The output is the lines below from the one with "C3: 1000uF (plus" through the one with "IC8: NOT (in", both included, printed exactly and with no other line.

Segment Start: Data extracts

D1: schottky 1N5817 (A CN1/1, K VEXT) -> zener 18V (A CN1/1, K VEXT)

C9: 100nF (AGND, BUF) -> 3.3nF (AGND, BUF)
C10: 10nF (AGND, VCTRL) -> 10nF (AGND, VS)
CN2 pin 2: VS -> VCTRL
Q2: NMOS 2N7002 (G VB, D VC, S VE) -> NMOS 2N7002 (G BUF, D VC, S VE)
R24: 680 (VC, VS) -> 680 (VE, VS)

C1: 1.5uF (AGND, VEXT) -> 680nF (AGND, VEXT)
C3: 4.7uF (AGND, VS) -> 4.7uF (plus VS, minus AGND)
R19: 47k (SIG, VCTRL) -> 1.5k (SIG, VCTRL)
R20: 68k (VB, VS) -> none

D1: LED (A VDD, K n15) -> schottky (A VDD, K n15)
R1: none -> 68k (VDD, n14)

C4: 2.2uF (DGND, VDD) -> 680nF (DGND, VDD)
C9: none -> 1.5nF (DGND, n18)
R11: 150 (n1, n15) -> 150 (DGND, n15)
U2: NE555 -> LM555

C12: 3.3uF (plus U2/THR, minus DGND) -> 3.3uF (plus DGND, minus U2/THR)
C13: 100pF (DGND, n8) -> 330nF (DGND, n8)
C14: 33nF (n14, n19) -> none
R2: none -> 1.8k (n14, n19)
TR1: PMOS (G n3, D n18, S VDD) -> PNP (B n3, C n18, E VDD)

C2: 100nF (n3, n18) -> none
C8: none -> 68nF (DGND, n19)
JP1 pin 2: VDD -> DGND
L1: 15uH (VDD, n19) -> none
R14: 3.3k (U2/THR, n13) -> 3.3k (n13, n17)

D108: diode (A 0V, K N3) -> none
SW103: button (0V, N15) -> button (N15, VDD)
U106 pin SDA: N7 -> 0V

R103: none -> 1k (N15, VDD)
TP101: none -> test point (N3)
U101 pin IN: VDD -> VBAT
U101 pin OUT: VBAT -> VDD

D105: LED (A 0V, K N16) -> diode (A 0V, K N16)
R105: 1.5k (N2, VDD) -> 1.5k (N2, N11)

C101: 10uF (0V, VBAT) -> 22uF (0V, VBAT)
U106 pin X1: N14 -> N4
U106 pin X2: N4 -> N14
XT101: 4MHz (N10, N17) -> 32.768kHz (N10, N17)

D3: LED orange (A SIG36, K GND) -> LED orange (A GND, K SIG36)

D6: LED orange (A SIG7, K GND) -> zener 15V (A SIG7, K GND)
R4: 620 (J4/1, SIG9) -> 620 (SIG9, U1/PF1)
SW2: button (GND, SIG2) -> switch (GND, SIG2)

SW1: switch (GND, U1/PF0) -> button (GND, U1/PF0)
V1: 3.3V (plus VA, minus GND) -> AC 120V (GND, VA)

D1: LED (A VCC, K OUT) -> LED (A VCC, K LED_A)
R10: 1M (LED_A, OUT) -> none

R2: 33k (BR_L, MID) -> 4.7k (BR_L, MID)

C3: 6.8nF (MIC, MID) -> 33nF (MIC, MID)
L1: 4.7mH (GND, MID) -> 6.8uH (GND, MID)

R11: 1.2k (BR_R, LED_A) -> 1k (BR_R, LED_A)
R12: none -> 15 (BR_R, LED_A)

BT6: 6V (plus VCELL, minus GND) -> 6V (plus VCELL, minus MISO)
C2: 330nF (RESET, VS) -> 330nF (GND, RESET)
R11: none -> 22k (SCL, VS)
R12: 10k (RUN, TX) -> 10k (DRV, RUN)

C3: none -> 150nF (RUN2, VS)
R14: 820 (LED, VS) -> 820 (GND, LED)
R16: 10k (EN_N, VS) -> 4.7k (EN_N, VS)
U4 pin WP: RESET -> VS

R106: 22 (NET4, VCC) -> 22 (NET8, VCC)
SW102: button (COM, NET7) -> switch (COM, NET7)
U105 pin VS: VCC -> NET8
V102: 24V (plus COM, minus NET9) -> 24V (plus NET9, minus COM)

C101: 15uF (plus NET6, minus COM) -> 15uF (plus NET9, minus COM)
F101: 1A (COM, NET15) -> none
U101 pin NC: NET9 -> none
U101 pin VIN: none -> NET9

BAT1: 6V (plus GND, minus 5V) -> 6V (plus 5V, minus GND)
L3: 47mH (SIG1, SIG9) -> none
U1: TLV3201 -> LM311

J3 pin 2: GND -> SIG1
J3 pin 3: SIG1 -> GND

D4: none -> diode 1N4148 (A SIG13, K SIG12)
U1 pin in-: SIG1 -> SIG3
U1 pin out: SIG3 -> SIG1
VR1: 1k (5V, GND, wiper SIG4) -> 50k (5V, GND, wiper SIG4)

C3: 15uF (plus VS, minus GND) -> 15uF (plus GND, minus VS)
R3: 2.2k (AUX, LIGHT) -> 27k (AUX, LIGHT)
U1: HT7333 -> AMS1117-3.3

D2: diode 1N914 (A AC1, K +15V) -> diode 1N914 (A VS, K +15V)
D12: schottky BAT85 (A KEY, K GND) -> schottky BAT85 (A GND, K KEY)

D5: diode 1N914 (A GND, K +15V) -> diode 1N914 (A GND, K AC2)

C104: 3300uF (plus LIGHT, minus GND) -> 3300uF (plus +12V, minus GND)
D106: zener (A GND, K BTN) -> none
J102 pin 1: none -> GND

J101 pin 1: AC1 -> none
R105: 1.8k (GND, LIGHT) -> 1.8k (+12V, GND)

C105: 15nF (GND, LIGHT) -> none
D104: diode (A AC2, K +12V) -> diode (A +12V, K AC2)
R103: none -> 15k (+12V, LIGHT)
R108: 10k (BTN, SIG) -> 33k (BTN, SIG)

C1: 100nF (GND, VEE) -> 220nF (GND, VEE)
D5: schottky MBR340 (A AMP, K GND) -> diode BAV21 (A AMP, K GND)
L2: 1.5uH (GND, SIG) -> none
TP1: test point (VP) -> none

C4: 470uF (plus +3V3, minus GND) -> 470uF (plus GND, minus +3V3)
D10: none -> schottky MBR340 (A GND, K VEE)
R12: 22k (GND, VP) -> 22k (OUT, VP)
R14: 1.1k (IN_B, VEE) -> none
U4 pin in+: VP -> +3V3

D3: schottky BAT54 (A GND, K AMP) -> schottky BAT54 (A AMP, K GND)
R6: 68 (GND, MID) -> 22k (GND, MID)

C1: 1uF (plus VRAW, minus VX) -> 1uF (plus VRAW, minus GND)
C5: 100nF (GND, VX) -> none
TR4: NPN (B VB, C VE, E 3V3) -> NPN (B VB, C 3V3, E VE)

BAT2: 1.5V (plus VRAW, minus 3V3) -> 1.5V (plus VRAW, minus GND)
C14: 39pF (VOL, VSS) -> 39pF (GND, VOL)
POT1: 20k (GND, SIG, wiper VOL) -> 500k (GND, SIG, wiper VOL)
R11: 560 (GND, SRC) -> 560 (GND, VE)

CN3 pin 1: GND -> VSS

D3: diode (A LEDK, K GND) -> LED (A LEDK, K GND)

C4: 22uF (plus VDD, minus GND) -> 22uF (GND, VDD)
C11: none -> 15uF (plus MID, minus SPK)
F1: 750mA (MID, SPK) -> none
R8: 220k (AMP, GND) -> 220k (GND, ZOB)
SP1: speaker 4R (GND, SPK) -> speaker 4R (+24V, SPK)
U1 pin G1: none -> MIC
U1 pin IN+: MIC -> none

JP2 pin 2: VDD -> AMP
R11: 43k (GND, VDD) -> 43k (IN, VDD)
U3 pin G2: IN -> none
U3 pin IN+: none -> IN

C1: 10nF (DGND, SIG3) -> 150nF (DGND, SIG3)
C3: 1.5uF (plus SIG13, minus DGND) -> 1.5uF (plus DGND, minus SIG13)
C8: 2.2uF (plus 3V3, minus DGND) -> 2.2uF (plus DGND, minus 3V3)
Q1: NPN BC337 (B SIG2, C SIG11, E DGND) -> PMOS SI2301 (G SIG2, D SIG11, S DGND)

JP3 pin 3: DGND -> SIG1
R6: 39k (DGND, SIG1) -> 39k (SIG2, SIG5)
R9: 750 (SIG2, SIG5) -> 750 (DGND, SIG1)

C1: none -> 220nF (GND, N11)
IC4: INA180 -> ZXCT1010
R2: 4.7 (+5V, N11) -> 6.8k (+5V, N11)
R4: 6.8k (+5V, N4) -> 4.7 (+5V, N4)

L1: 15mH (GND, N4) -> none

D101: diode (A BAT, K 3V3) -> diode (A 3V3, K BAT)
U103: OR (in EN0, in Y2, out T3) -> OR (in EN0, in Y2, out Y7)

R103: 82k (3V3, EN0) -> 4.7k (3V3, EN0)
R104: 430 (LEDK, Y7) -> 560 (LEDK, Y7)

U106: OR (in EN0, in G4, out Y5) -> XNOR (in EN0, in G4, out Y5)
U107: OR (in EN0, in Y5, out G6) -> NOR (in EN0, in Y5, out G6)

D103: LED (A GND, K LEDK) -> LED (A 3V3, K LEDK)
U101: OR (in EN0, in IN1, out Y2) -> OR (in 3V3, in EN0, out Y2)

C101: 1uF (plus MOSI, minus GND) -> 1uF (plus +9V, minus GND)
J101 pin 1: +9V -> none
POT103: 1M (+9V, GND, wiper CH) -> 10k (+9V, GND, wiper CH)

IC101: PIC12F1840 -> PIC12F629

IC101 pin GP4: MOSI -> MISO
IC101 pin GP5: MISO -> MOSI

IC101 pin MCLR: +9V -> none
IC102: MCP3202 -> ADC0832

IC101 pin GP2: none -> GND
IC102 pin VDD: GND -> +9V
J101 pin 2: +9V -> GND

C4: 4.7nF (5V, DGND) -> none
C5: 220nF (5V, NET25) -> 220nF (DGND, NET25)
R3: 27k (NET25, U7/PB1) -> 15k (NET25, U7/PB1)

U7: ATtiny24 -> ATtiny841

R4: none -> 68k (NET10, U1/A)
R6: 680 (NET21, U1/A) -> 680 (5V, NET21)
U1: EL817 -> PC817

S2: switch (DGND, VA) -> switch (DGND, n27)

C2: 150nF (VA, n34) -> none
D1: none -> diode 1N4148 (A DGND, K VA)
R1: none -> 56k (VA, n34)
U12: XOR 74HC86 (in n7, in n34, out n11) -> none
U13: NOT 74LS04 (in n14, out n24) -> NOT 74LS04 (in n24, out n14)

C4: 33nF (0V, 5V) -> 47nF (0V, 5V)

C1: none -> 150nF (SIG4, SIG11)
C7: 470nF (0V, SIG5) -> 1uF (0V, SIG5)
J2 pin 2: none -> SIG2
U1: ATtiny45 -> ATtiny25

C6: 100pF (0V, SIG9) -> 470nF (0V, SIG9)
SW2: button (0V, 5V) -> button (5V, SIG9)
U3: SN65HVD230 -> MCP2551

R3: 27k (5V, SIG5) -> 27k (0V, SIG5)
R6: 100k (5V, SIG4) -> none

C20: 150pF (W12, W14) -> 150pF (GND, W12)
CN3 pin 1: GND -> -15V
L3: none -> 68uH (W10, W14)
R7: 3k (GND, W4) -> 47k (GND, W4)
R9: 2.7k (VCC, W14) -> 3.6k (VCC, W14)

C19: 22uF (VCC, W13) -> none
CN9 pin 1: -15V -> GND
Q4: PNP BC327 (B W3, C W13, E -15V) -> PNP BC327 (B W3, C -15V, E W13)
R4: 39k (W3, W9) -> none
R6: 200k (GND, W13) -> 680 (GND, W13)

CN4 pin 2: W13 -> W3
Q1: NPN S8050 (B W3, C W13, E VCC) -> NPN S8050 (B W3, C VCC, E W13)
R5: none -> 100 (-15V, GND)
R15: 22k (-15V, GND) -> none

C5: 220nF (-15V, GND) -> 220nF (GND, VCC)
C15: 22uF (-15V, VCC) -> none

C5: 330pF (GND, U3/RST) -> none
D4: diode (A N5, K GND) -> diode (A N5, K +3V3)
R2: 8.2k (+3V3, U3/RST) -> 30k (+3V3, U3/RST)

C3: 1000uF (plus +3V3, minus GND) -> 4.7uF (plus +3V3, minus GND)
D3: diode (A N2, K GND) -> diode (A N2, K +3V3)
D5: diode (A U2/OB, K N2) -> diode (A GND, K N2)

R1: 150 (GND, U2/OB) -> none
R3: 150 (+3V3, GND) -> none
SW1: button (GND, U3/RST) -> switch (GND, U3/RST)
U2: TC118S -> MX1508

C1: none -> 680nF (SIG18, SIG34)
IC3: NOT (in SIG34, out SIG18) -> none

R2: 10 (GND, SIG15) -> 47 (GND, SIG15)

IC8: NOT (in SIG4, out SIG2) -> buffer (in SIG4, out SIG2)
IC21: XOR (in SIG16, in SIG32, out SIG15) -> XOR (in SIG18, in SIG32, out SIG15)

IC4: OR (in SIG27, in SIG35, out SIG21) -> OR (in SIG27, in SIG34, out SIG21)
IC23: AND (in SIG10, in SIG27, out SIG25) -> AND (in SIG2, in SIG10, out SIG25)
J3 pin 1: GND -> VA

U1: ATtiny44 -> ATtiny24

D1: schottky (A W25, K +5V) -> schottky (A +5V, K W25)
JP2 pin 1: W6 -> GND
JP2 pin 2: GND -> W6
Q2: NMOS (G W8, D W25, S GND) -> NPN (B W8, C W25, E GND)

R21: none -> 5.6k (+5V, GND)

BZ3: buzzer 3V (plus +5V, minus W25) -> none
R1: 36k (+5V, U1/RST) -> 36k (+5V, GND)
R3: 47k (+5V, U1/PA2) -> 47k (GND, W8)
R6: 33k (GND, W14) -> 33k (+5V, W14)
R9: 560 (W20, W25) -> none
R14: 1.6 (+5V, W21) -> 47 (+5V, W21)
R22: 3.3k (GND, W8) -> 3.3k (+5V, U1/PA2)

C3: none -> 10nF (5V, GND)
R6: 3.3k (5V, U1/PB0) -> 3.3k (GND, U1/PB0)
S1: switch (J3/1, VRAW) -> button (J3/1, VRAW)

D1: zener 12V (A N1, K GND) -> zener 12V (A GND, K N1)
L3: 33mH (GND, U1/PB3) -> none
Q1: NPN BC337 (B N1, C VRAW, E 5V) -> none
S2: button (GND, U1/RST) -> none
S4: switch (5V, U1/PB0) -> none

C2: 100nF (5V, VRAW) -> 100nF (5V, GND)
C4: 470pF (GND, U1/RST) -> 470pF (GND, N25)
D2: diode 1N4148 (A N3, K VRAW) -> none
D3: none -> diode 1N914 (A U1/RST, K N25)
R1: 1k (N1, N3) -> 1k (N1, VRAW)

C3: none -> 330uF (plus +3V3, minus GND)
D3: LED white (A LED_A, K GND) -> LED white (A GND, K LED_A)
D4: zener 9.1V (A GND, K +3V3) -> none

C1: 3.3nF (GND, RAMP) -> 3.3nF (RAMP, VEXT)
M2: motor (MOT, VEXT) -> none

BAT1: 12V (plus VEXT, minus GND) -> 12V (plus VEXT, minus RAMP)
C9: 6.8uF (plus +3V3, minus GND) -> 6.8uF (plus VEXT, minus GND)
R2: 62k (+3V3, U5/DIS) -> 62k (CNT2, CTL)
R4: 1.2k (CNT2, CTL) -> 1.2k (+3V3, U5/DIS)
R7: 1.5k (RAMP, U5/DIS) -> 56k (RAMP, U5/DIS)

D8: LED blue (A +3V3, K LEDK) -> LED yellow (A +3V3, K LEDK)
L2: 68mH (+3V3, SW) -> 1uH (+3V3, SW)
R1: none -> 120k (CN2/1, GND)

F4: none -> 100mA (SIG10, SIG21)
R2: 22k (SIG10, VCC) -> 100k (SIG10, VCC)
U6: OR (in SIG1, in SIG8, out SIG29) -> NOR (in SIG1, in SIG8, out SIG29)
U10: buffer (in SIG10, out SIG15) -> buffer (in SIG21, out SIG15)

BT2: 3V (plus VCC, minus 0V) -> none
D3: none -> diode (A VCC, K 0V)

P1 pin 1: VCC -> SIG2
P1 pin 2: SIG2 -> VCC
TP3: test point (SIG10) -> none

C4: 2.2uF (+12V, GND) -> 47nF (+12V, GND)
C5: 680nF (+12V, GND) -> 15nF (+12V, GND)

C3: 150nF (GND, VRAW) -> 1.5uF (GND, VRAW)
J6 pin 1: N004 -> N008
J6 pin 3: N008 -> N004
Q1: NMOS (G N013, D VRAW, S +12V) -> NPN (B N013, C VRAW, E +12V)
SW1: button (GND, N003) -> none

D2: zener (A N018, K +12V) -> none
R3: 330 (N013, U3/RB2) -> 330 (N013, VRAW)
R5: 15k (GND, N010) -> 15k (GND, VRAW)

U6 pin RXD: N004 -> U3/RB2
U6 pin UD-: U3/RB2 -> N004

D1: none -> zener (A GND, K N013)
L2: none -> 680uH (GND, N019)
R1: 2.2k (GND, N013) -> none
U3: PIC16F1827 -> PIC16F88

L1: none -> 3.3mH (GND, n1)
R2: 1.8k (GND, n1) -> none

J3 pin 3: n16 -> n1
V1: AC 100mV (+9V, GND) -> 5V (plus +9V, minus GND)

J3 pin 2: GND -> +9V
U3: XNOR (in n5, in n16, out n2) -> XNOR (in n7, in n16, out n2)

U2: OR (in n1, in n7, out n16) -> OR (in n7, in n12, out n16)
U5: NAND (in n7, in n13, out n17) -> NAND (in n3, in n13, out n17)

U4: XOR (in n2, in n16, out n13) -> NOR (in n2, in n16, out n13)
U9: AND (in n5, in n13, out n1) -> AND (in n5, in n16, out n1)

Segment End: Data extracts

» Problem solution:
C3: 1000uF (plus +3V3, minus GND) -> 4.7uF (plus +3V3, minus GND)
D3: diode (A N2, K GND) -> diode (A N2, K +3V3)
D5: diode (A U2/OB, K N2) -> diode (A GND, K N2)

R1: 150 (GND, U2/OB) -> none
R3: 150 (+3V3, GND) -> none
SW1: button (GND, U3/RST) -> switch (GND, U3/RST)
U2: TC118S -> MX1508

C1: none -> 680nF (SIG18, SIG34)
IC3: NOT (in SIG34, out SIG18) -> none

R2: 10 (GND, SIG15) -> 47 (GND, SIG15)

IC8: NOT (in SIG4, out SIG2) -> buffer (in SIG4, out SIG2)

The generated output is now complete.